[Material provided]:
* begin *
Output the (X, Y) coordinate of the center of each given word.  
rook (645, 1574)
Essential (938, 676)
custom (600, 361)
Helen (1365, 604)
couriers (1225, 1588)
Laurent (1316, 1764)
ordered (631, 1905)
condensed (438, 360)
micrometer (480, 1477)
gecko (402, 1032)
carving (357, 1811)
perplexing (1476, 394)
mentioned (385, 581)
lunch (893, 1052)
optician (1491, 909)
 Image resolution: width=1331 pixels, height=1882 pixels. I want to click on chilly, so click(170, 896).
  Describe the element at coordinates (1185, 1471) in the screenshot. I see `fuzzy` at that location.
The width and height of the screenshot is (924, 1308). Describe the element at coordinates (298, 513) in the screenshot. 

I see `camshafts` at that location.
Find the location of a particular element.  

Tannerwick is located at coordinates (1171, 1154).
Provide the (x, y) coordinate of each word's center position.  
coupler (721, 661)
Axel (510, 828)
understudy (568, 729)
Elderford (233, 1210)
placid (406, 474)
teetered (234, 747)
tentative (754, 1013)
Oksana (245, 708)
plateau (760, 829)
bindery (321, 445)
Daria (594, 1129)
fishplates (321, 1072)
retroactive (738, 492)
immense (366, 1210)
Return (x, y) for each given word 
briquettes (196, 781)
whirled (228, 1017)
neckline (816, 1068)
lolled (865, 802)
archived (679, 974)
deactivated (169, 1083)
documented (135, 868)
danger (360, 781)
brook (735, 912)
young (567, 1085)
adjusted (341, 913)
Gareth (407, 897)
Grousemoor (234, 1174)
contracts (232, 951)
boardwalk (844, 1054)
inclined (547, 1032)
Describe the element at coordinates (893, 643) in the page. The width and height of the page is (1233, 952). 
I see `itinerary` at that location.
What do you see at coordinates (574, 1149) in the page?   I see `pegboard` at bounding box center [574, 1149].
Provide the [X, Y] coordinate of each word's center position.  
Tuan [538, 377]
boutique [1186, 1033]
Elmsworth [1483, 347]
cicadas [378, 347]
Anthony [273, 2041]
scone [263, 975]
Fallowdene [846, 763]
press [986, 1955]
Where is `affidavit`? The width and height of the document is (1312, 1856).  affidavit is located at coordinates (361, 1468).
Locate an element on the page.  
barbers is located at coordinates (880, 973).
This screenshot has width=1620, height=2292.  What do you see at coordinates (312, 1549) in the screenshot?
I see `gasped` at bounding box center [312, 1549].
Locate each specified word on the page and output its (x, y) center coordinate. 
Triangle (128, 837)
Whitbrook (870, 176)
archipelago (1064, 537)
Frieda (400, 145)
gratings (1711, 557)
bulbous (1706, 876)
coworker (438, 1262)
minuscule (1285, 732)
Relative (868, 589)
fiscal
* end *
[Problem statement]: Reproduce the lines from the one containing "What do you see at coordinates (574, 1149)" through the one containing "barbers is located at coordinates (880, 973).", swapping "boutique" for "bakery" and keeping everything else the same.

[Full solution]:
What do you see at coordinates (574, 1149) in the page?   I see `pegboard` at bounding box center [574, 1149].
Provide the [X, Y] coordinate of each word's center position.  
Tuan [538, 377]
bakery [1186, 1033]
Elmsworth [1483, 347]
cicadas [378, 347]
Anthony [273, 2041]
scone [263, 975]
Fallowdene [846, 763]
press [986, 1955]
Where is `affidavit`? The width and height of the document is (1312, 1856).  affidavit is located at coordinates (361, 1468).
Locate an element on the page.  
barbers is located at coordinates (880, 973).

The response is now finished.